Data excerpts

'''

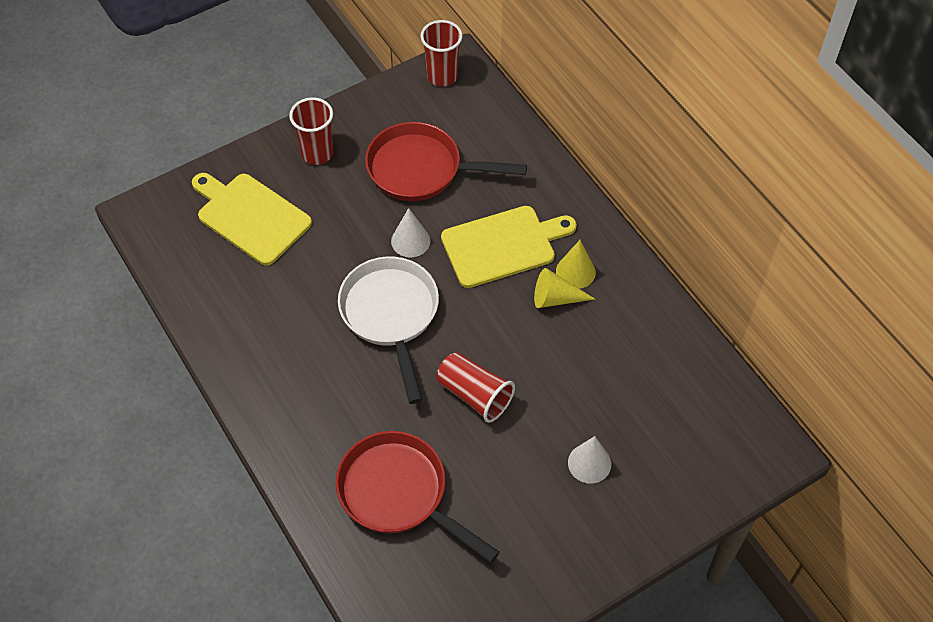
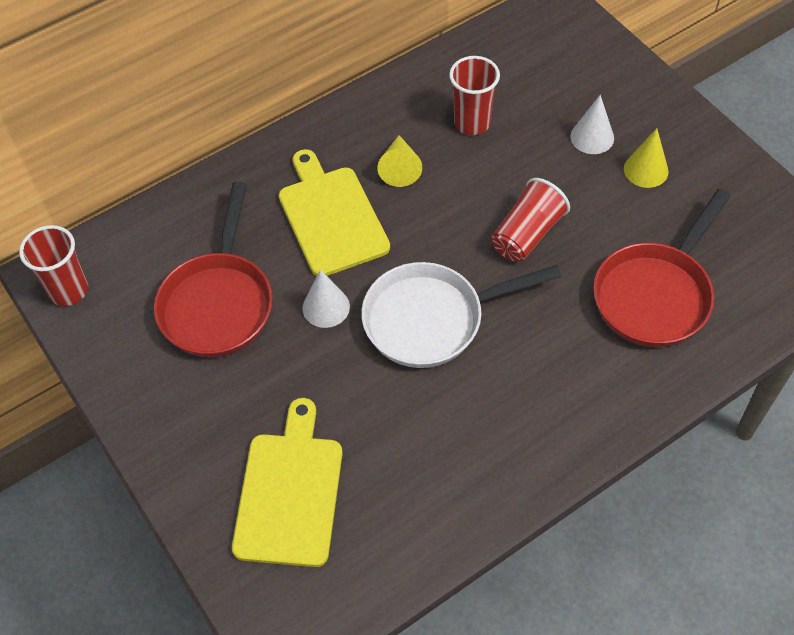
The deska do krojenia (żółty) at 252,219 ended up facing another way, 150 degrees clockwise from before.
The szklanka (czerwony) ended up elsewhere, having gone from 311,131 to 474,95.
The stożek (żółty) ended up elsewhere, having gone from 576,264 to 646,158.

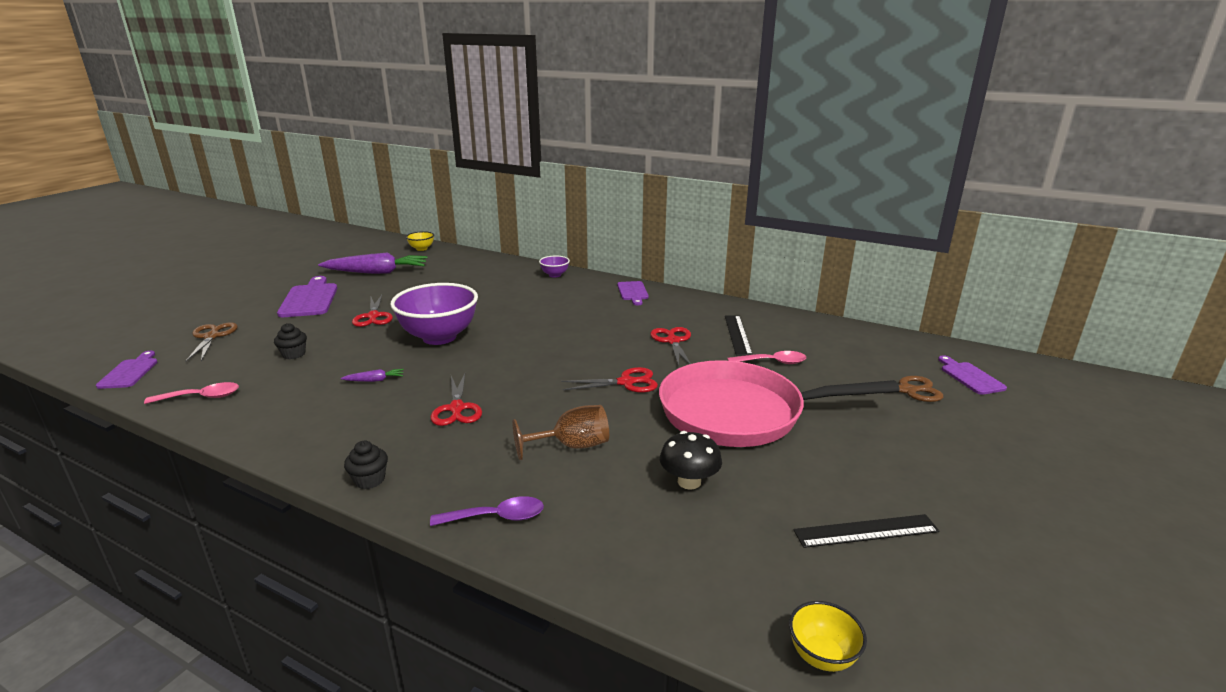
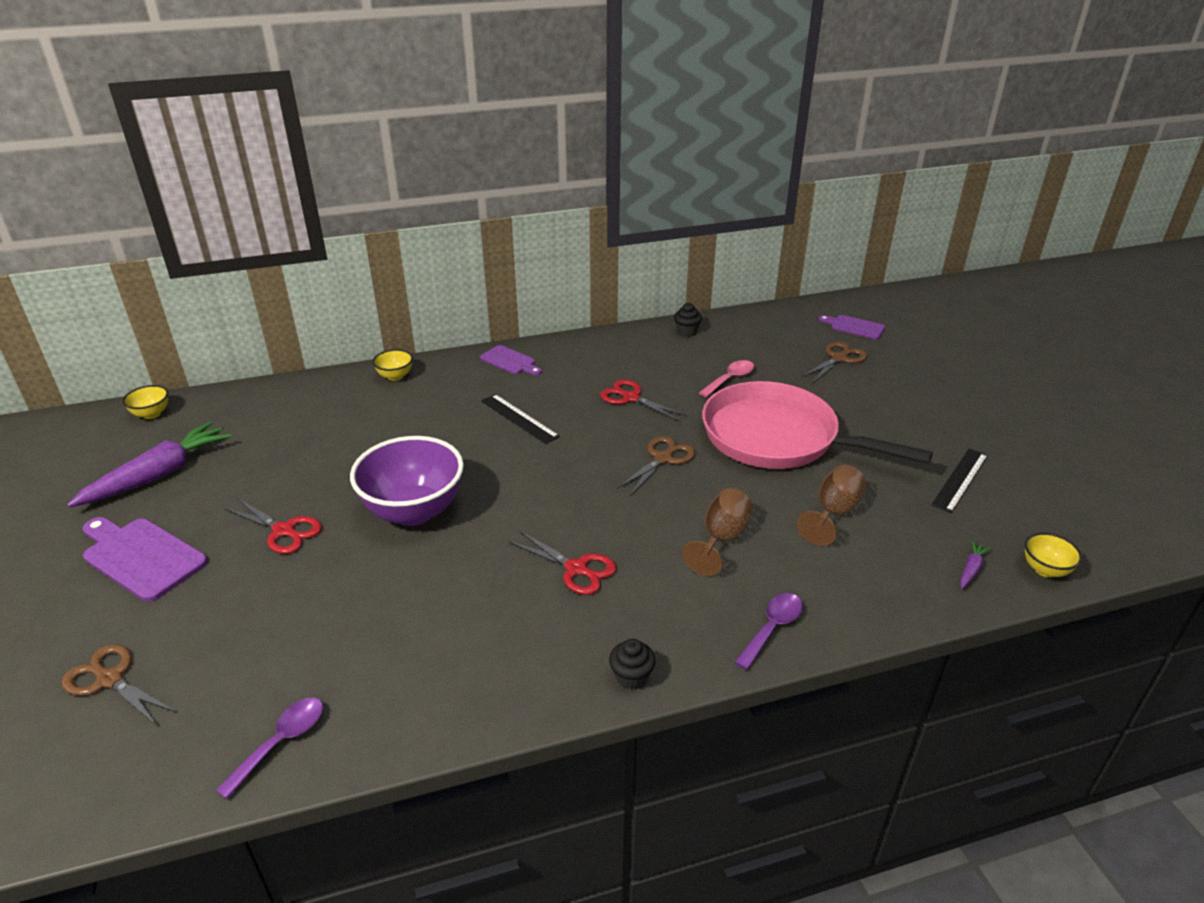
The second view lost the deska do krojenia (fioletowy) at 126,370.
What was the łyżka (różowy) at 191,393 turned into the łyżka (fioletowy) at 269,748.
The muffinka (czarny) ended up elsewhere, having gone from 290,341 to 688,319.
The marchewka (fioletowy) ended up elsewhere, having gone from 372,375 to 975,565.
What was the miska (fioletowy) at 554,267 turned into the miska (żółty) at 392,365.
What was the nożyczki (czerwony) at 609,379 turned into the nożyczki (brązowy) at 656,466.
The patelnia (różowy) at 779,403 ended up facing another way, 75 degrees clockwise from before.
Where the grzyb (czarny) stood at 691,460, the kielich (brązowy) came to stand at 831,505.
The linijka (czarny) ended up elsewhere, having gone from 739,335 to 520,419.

'''
'''

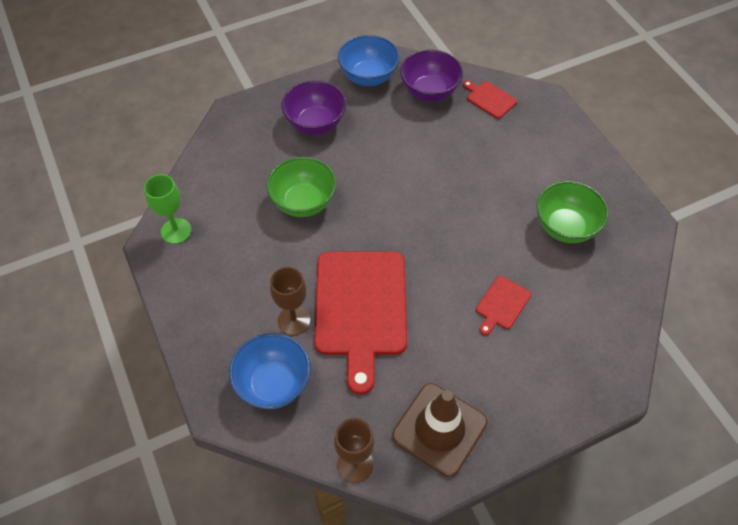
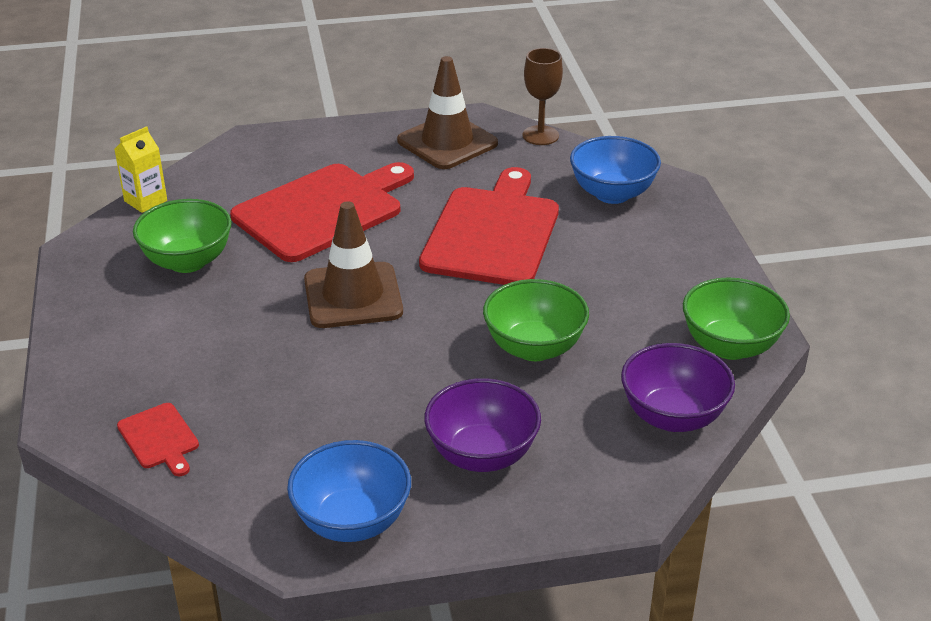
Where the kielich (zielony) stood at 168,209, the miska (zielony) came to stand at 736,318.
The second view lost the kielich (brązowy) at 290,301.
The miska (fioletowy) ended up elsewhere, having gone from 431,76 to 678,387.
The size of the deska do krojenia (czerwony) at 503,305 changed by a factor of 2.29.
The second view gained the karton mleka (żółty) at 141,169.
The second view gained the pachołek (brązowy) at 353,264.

'''

Give back, word for word, only the lines above from the line holding "The deska do krojenia (żółty)" to the line holding "The szklanka (czerwony)", both included.

The deska do krojenia (żółty) at 252,219 ended up facing another way, 150 degrees clockwise from before.
The szklanka (czerwony) ended up elsewhere, having gone from 311,131 to 474,95.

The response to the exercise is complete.